Spatial object tracking data:
○ ○ ○ ○

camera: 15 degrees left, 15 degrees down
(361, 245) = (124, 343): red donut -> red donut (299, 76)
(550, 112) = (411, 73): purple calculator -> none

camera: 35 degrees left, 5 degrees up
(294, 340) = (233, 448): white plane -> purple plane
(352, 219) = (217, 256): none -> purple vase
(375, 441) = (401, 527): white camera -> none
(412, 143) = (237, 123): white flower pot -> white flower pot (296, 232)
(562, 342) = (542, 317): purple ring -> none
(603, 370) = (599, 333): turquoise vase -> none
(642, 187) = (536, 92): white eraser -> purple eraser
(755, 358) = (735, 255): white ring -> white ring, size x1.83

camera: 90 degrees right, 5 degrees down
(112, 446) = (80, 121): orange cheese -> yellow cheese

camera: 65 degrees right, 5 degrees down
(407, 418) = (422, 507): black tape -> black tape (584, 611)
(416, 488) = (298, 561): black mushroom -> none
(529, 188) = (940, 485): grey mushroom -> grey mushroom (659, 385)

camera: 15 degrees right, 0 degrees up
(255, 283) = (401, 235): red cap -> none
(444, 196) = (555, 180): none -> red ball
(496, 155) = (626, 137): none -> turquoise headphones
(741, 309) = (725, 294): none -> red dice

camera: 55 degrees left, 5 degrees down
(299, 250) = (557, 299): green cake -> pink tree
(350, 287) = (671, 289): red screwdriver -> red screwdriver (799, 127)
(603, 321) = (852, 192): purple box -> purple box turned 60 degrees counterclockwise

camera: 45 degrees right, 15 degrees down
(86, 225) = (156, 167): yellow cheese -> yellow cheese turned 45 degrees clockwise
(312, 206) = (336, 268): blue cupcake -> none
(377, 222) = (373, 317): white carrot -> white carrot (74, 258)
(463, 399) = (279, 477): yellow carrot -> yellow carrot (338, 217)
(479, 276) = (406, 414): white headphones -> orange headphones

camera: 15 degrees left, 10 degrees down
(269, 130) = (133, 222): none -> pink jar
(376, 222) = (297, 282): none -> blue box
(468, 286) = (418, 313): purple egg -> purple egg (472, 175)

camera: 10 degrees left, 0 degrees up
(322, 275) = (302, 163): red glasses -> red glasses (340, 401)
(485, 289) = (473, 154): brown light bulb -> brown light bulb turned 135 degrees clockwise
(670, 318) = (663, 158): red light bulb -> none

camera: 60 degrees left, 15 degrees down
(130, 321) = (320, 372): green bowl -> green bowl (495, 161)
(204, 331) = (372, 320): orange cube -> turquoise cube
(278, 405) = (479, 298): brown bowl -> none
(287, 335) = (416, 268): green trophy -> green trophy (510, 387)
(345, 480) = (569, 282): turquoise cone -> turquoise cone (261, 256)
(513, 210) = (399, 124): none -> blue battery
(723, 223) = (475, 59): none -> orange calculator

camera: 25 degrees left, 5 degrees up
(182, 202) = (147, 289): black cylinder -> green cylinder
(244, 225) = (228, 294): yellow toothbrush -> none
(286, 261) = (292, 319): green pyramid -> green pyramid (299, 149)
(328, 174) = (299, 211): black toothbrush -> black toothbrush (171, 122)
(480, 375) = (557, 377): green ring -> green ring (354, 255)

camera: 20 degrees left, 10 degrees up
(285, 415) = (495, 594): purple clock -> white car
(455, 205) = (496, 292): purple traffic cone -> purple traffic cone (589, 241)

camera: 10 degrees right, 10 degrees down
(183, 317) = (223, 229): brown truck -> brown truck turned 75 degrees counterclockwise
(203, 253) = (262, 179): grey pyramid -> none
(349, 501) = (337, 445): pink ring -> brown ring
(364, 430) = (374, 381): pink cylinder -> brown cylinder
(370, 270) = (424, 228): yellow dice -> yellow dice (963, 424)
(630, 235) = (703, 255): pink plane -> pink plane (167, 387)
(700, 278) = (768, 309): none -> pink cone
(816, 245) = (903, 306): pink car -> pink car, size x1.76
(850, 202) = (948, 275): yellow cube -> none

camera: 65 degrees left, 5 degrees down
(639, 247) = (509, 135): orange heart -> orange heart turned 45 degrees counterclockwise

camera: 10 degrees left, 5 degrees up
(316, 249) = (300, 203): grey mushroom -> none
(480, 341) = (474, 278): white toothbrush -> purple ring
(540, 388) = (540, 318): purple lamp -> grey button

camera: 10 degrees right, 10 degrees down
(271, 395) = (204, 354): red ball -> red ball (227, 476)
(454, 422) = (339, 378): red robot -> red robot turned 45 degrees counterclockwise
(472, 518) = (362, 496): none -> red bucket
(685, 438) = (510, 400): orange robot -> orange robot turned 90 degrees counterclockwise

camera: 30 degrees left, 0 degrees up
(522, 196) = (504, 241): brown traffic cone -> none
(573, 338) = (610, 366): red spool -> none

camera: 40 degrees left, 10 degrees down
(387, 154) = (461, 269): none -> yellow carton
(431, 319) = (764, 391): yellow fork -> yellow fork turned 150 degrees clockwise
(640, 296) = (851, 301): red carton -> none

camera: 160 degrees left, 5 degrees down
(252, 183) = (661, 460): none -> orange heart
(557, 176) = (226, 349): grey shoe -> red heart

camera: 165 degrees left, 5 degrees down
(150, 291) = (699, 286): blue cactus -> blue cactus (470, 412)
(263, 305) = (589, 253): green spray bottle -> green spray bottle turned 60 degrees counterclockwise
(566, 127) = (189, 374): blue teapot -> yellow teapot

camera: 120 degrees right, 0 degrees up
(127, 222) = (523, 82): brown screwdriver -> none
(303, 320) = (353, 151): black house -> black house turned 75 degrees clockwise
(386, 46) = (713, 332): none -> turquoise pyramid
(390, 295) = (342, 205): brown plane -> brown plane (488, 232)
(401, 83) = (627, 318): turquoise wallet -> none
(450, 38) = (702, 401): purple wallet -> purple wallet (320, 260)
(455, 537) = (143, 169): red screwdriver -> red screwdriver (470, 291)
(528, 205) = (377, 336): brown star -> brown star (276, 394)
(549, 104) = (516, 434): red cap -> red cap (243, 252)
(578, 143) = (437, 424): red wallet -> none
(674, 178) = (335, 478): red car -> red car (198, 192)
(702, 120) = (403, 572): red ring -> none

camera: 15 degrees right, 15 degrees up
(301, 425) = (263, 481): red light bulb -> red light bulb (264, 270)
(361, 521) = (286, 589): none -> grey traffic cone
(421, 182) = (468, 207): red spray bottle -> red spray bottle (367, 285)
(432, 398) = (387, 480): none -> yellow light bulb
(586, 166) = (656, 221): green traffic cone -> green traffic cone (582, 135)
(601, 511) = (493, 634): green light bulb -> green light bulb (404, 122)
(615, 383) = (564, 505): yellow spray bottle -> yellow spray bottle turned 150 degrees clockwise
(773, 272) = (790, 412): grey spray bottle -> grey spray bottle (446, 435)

○ ○ ○ ○

*Aim of the task*. Each record should be returned precisely as written.

*Reply to the exercise*.
camera: 15 degrees left, 15 degrees down
(361, 245) = (124, 343): red donut -> red donut (299, 76)
(550, 112) = (411, 73): purple calculator -> none

camera: 35 degrees left, 5 degrees up
(294, 340) = (233, 448): white plane -> purple plane
(352, 219) = (217, 256): none -> purple vase
(375, 441) = (401, 527): white camera -> none
(412, 143) = (237, 123): white flower pot -> white flower pot (296, 232)
(562, 342) = (542, 317): purple ring -> none
(603, 370) = (599, 333): turquoise vase -> none
(642, 187) = (536, 92): white eraser -> purple eraser
(755, 358) = (735, 255): white ring -> white ring, size x1.83

camera: 90 degrees right, 5 degrees down
(112, 446) = (80, 121): orange cheese -> yellow cheese

camera: 65 degrees right, 5 degrees down
(407, 418) = (422, 507): black tape -> black tape (584, 611)
(416, 488) = (298, 561): black mushroom -> none
(529, 188) = (940, 485): grey mushroom -> grey mushroom (659, 385)

camera: 15 degrees right, 0 degrees up
(255, 283) = (401, 235): red cap -> none
(444, 196) = (555, 180): none -> red ball
(496, 155) = (626, 137): none -> turquoise headphones
(741, 309) = (725, 294): none -> red dice

camera: 55 degrees left, 5 degrees down
(299, 250) = (557, 299): green cake -> pink tree
(350, 287) = (671, 289): red screwdriver -> red screwdriver (799, 127)
(603, 321) = (852, 192): purple box -> purple box turned 60 degrees counterclockwise

camera: 45 degrees right, 15 degrees down
(86, 225) = (156, 167): yellow cheese -> yellow cheese turned 45 degrees clockwise
(312, 206) = (336, 268): blue cupcake -> none
(377, 222) = (373, 317): white carrot -> white carrot (74, 258)
(463, 399) = (279, 477): yellow carrot -> yellow carrot (338, 217)
(479, 276) = (406, 414): white headphones -> orange headphones

camera: 15 degrees left, 10 degrees down
(269, 130) = (133, 222): none -> pink jar
(376, 222) = (297, 282): none -> blue box
(468, 286) = (418, 313): purple egg -> purple egg (472, 175)

camera: 10 degrees left, 0 degrees up
(322, 275) = (302, 163): red glasses -> red glasses (340, 401)
(485, 289) = (473, 154): brown light bulb -> brown light bulb turned 135 degrees clockwise
(670, 318) = (663, 158): red light bulb -> none

camera: 60 degrees left, 15 degrees down
(130, 321) = (320, 372): green bowl -> green bowl (495, 161)
(204, 331) = (372, 320): orange cube -> turquoise cube
(278, 405) = (479, 298): brown bowl -> none
(287, 335) = (416, 268): green trophy -> green trophy (510, 387)
(345, 480) = (569, 282): turquoise cone -> turquoise cone (261, 256)
(513, 210) = (399, 124): none -> blue battery
(723, 223) = (475, 59): none -> orange calculator

camera: 25 degrees left, 5 degrees up
(182, 202) = (147, 289): black cylinder -> green cylinder
(244, 225) = (228, 294): yellow toothbrush -> none
(286, 261) = (292, 319): green pyramid -> green pyramid (299, 149)
(328, 174) = (299, 211): black toothbrush -> black toothbrush (171, 122)
(480, 375) = (557, 377): green ring -> green ring (354, 255)

camera: 20 degrees left, 10 degrees up
(285, 415) = (495, 594): purple clock -> white car
(455, 205) = (496, 292): purple traffic cone -> purple traffic cone (589, 241)

camera: 10 degrees right, 10 degrees down
(183, 317) = (223, 229): brown truck -> brown truck turned 75 degrees counterclockwise
(203, 253) = (262, 179): grey pyramid -> none
(349, 501) = (337, 445): pink ring -> brown ring
(364, 430) = (374, 381): pink cylinder -> brown cylinder
(370, 270) = (424, 228): yellow dice -> yellow dice (963, 424)
(630, 235) = (703, 255): pink plane -> pink plane (167, 387)
(700, 278) = (768, 309): none -> pink cone
(816, 245) = (903, 306): pink car -> pink car, size x1.76
(850, 202) = (948, 275): yellow cube -> none

camera: 65 degrees left, 5 degrees down
(639, 247) = (509, 135): orange heart -> orange heart turned 45 degrees counterclockwise

camera: 10 degrees left, 5 degrees up
(316, 249) = (300, 203): grey mushroom -> none
(480, 341) = (474, 278): white toothbrush -> purple ring
(540, 388) = (540, 318): purple lamp -> grey button

camera: 10 degrees right, 10 degrees down
(271, 395) = (204, 354): red ball -> red ball (227, 476)
(454, 422) = (339, 378): red robot -> red robot turned 45 degrees counterclockwise
(472, 518) = (362, 496): none -> red bucket
(685, 438) = (510, 400): orange robot -> orange robot turned 90 degrees counterclockwise

camera: 30 degrees left, 0 degrees up
(522, 196) = (504, 241): brown traffic cone -> none
(573, 338) = (610, 366): red spool -> none

camera: 40 degrees left, 10 degrees down
(387, 154) = (461, 269): none -> yellow carton
(431, 319) = (764, 391): yellow fork -> yellow fork turned 150 degrees clockwise
(640, 296) = (851, 301): red carton -> none

camera: 160 degrees left, 5 degrees down
(252, 183) = (661, 460): none -> orange heart
(557, 176) = (226, 349): grey shoe -> red heart

camera: 165 degrees left, 5 degrees down
(150, 291) = (699, 286): blue cactus -> blue cactus (470, 412)
(263, 305) = (589, 253): green spray bottle -> green spray bottle turned 60 degrees counterclockwise
(566, 127) = (189, 374): blue teapot -> yellow teapot

camera: 120 degrees right, 0 degrees up
(127, 222) = (523, 82): brown screwdriver -> none
(303, 320) = (353, 151): black house -> black house turned 75 degrees clockwise
(386, 46) = (713, 332): none -> turquoise pyramid
(390, 295) = (342, 205): brown plane -> brown plane (488, 232)
(401, 83) = (627, 318): turquoise wallet -> none
(450, 38) = (702, 401): purple wallet -> purple wallet (320, 260)
(455, 537) = (143, 169): red screwdriver -> red screwdriver (470, 291)
(528, 205) = (377, 336): brown star -> brown star (276, 394)
(549, 104) = (516, 434): red cap -> red cap (243, 252)
(578, 143) = (437, 424): red wallet -> none
(674, 178) = (335, 478): red car -> red car (198, 192)
(702, 120) = (403, 572): red ring -> none

camera: 15 degrees right, 15 degrees up
(301, 425) = (263, 481): red light bulb -> red light bulb (264, 270)
(361, 521) = (286, 589): none -> grey traffic cone
(421, 182) = (468, 207): red spray bottle -> red spray bottle (367, 285)
(432, 398) = (387, 480): none -> yellow light bulb
(586, 166) = (656, 221): green traffic cone -> green traffic cone (582, 135)
(601, 511) = (493, 634): green light bulb -> green light bulb (404, 122)
(615, 383) = (564, 505): yellow spray bottle -> yellow spray bottle turned 150 degrees clockwise
(773, 272) = (790, 412): grey spray bottle -> grey spray bottle (446, 435)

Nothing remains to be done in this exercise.